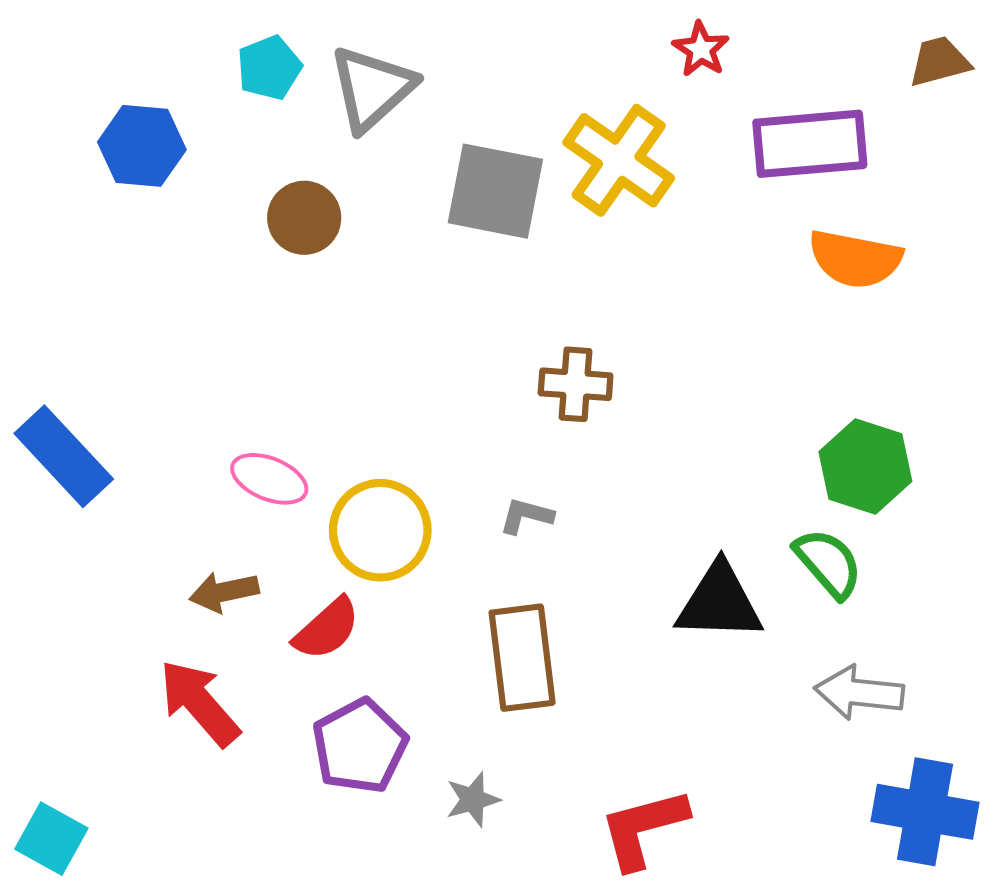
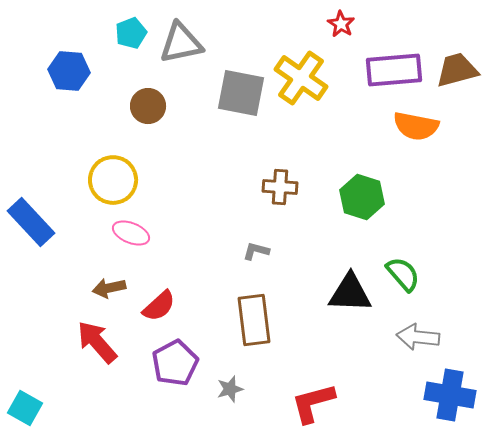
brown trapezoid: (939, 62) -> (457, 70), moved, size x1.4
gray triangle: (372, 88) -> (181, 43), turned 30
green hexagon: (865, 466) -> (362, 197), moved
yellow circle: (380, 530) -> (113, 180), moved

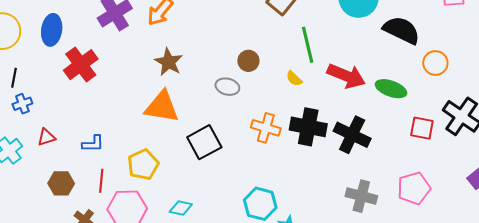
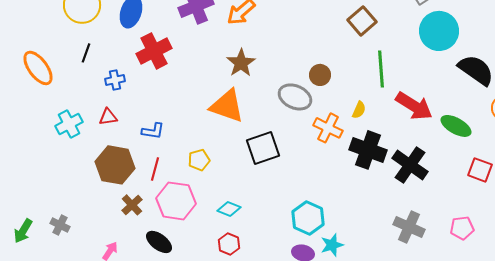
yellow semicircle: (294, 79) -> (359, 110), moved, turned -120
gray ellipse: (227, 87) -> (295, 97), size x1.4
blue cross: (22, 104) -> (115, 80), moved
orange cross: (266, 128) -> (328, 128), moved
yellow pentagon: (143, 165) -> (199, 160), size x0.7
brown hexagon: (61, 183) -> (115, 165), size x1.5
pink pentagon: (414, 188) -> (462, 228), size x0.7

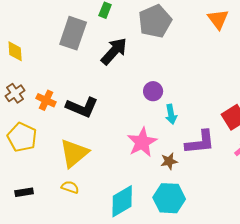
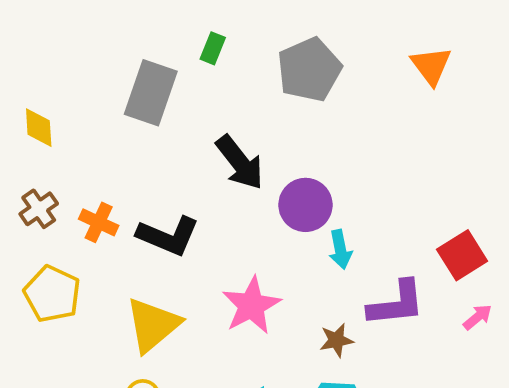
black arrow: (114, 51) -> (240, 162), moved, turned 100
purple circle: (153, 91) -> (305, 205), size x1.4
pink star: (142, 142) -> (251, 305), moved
_ _ _ _
→ **Exercise**
In your copy of the records above, include no pictures and match every line exactly.

→ **Answer for the task**
brown trapezoid: (939, 62) -> (457, 70), moved, size x1.4
gray triangle: (372, 88) -> (181, 43), turned 30
green hexagon: (865, 466) -> (362, 197), moved
yellow circle: (380, 530) -> (113, 180), moved

yellow semicircle: (294, 79) -> (359, 110), moved, turned -120
gray ellipse: (227, 87) -> (295, 97), size x1.4
blue cross: (22, 104) -> (115, 80), moved
orange cross: (266, 128) -> (328, 128), moved
yellow pentagon: (143, 165) -> (199, 160), size x0.7
brown hexagon: (61, 183) -> (115, 165), size x1.5
pink pentagon: (414, 188) -> (462, 228), size x0.7

black arrow: (114, 51) -> (240, 162), moved, turned 100
purple circle: (153, 91) -> (305, 205), size x1.4
pink star: (142, 142) -> (251, 305), moved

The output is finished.